### Instructions to follow
Within the records, find every line that includes the word "pear" and copy it.

[Start of Attachment]

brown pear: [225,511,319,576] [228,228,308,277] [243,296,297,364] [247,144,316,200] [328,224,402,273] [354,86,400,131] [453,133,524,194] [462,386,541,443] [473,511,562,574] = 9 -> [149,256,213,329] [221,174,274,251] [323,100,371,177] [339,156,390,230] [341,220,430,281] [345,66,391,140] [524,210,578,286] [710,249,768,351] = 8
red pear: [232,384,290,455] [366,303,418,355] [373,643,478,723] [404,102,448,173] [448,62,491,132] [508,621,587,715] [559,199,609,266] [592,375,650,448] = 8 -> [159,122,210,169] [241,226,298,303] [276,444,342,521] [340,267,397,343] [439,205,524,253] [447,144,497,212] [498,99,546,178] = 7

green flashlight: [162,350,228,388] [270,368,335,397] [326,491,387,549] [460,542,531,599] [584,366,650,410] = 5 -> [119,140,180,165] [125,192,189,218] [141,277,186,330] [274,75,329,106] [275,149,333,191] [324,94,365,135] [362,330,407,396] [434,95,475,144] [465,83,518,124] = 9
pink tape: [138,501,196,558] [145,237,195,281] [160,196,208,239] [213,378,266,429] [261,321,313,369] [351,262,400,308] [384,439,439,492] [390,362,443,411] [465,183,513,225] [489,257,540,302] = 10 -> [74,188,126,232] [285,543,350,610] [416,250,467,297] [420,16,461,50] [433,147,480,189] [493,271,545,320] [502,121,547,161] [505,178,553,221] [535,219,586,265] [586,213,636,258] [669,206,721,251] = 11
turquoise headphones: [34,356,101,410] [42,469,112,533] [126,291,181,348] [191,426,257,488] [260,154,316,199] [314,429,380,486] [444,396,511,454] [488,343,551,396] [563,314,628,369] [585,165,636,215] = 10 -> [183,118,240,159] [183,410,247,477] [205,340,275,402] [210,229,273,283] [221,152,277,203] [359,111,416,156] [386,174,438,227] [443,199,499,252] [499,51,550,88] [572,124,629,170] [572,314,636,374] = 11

[End of Attachment]

### Output for this task
brown pear: [225,511,319,576] [228,228,308,277] [243,296,297,364] [247,144,316,200] [328,224,402,273] [354,86,400,131] [453,133,524,194] [462,386,541,443] [473,511,562,574] = 9 -> [149,256,213,329] [221,174,274,251] [323,100,371,177] [339,156,390,230] [341,220,430,281] [345,66,391,140] [524,210,578,286] [710,249,768,351] = 8
red pear: [232,384,290,455] [366,303,418,355] [373,643,478,723] [404,102,448,173] [448,62,491,132] [508,621,587,715] [559,199,609,266] [592,375,650,448] = 8 -> [159,122,210,169] [241,226,298,303] [276,444,342,521] [340,267,397,343] [439,205,524,253] [447,144,497,212] [498,99,546,178] = 7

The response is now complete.